▸ **Work request**:
Instruction for the entries that follow: retype exactly the lines from the line with "C201: 100uF (plus" to the line with "R208: 47k (SENS, VCC) -> none", both included, and omit all others.

▸ **Data to use**:
-=-=-

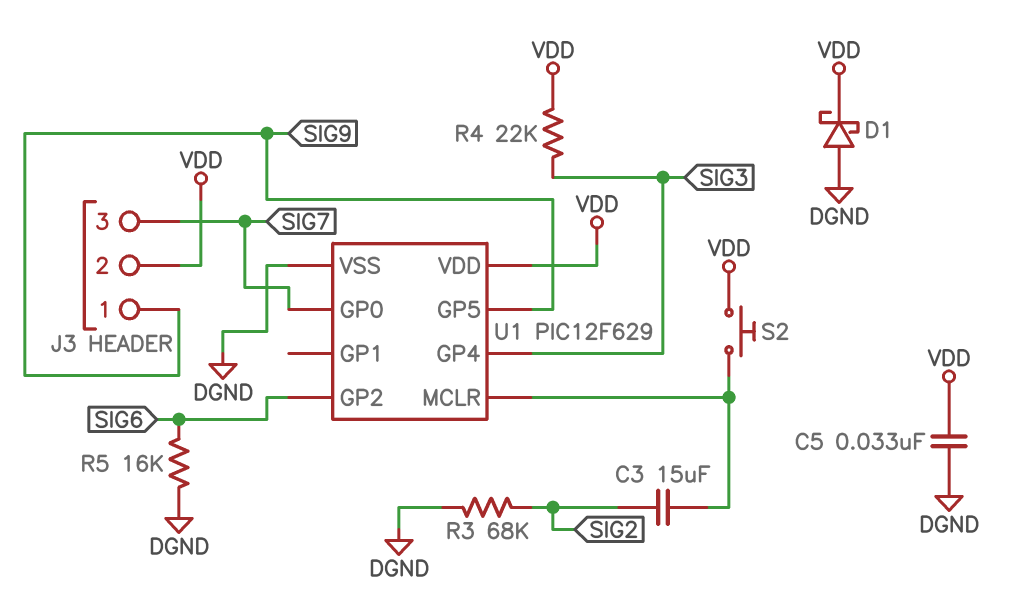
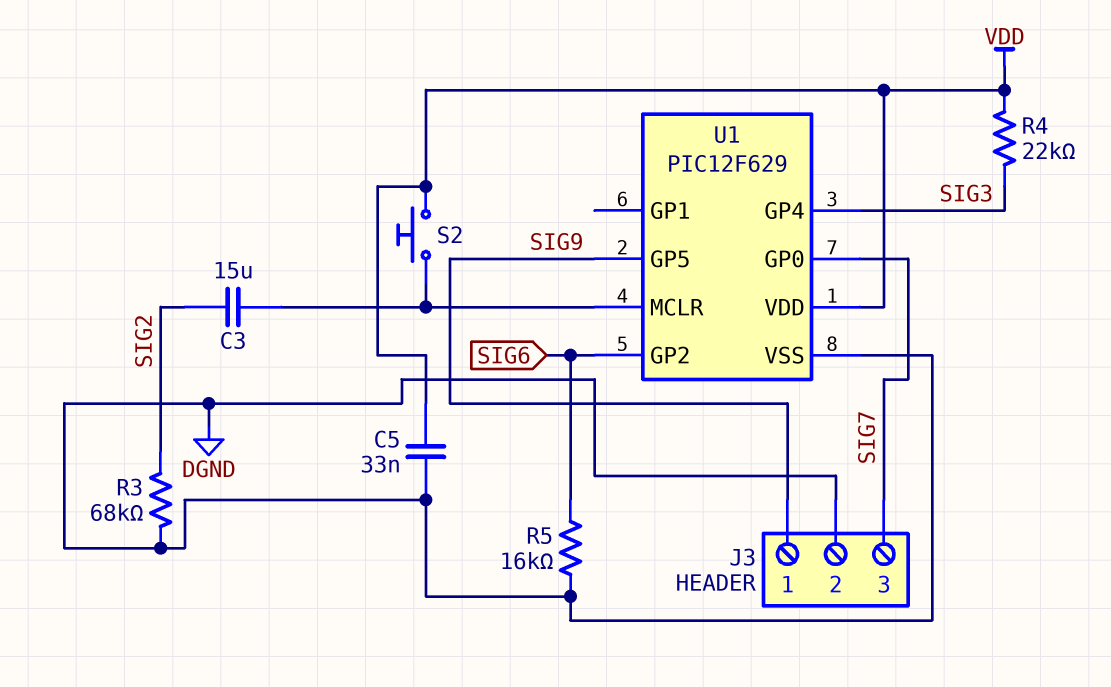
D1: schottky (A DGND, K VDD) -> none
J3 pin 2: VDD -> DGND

-=-=-

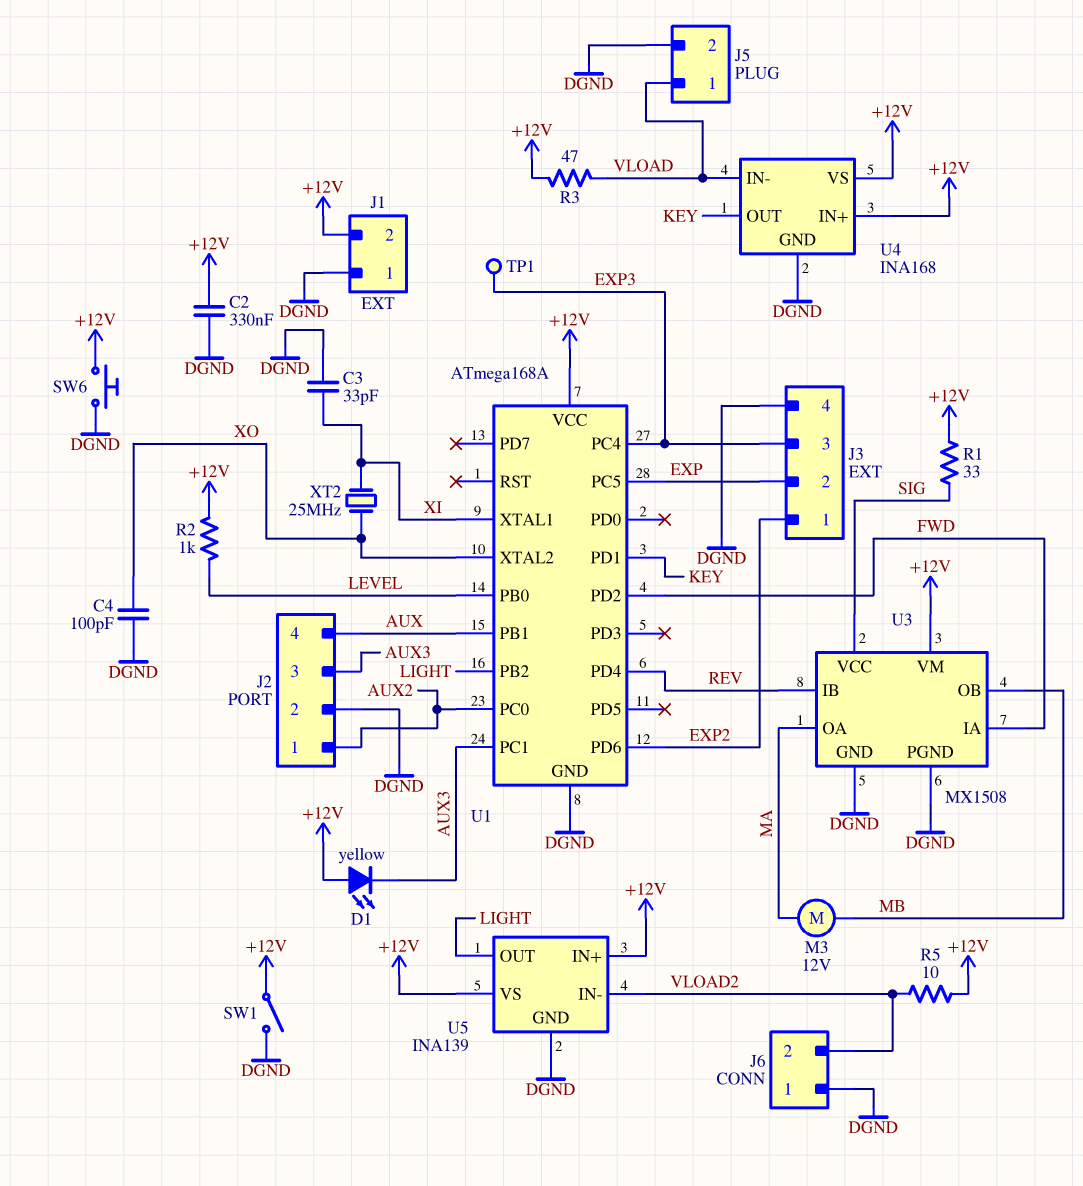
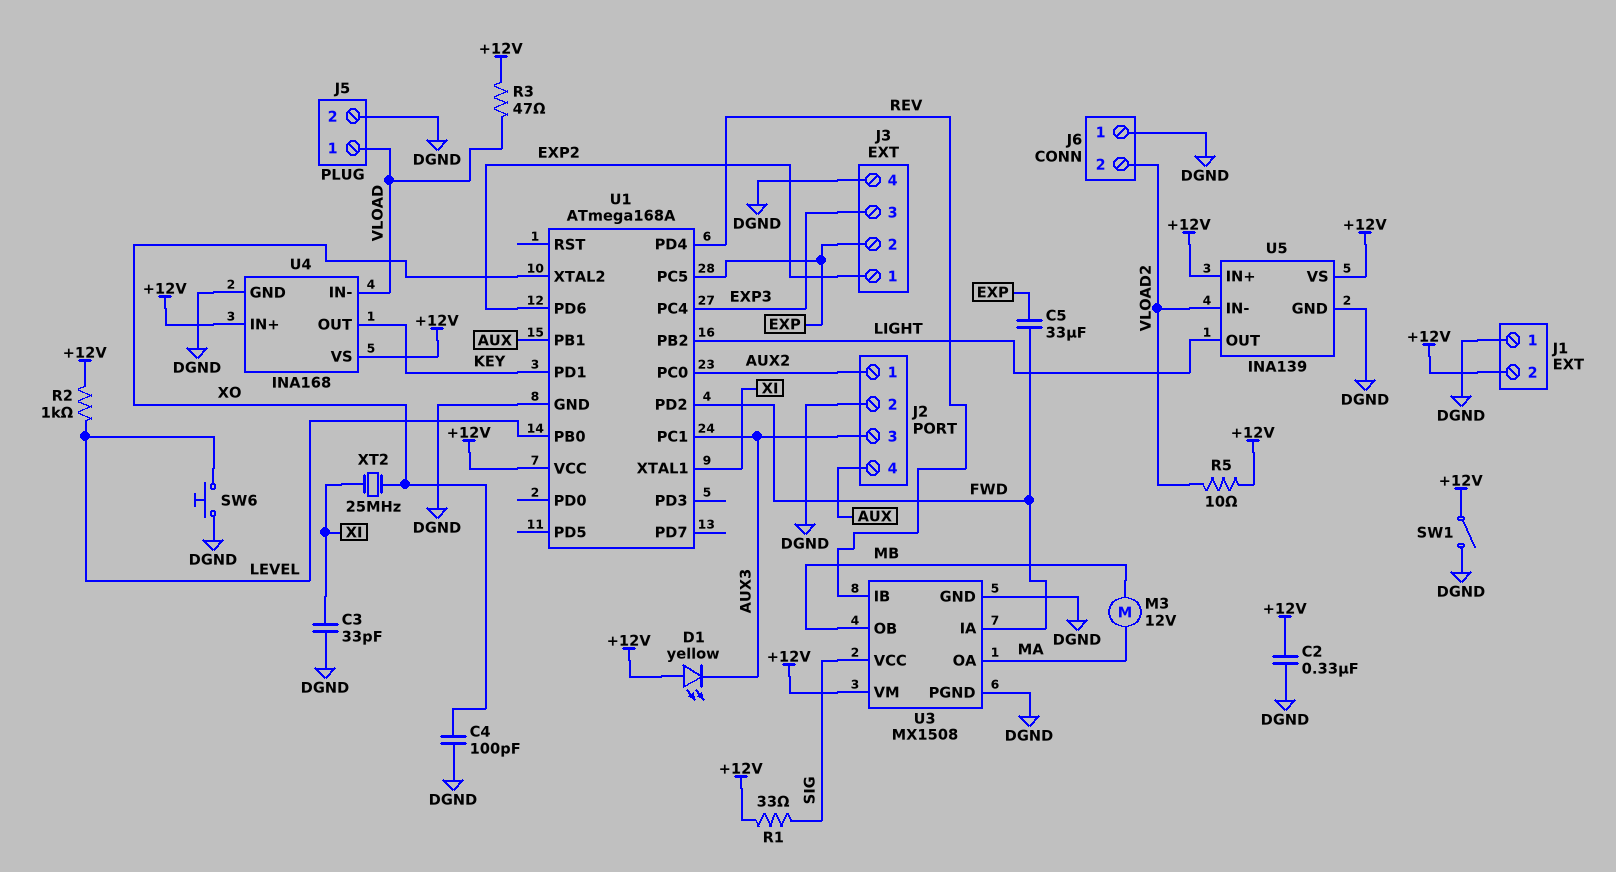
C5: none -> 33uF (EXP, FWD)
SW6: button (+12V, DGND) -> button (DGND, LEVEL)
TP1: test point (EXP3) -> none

-=-=-

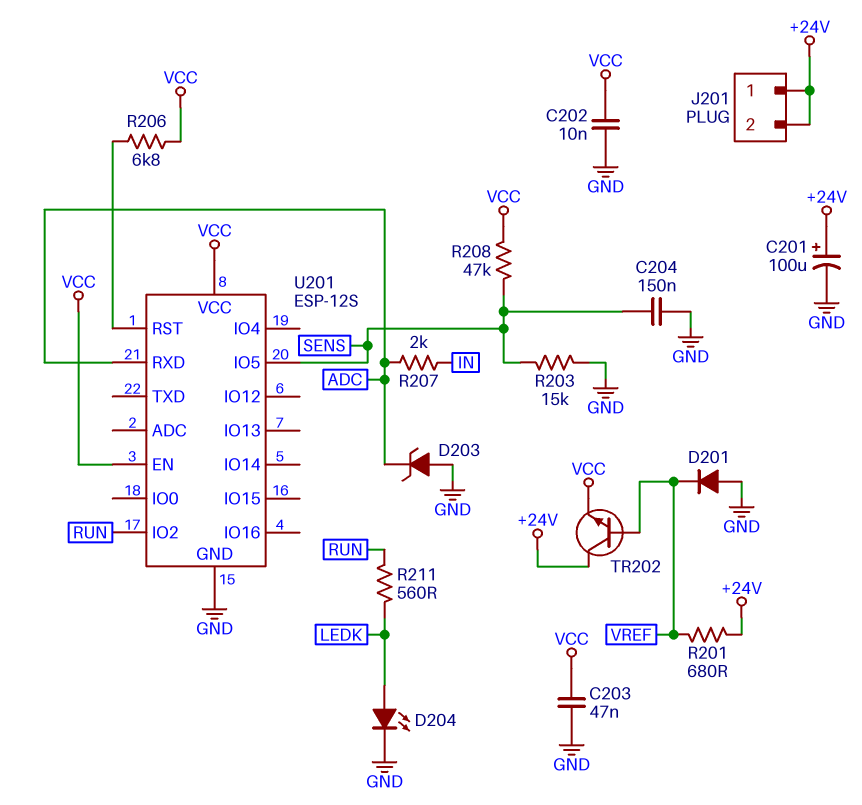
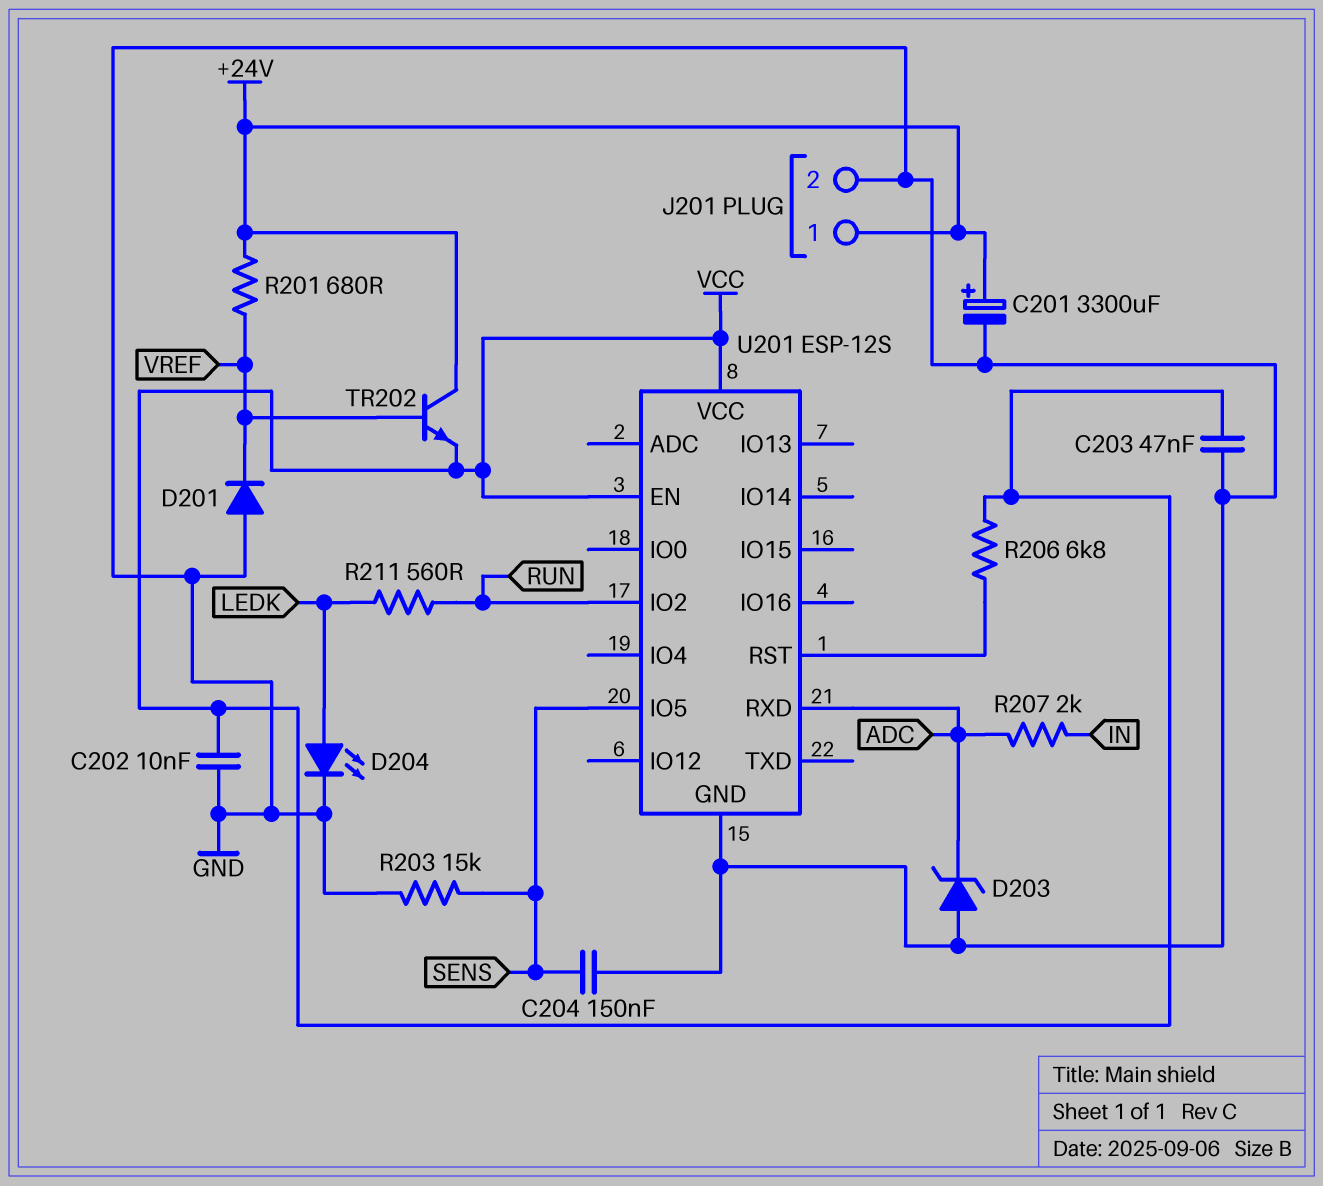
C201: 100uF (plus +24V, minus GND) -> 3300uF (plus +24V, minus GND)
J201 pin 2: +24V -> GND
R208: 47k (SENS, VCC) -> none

-=-=-

▸ **Solution to the exercise**:
C201: 100uF (plus +24V, minus GND) -> 3300uF (plus +24V, minus GND)
J201 pin 2: +24V -> GND
R208: 47k (SENS, VCC) -> none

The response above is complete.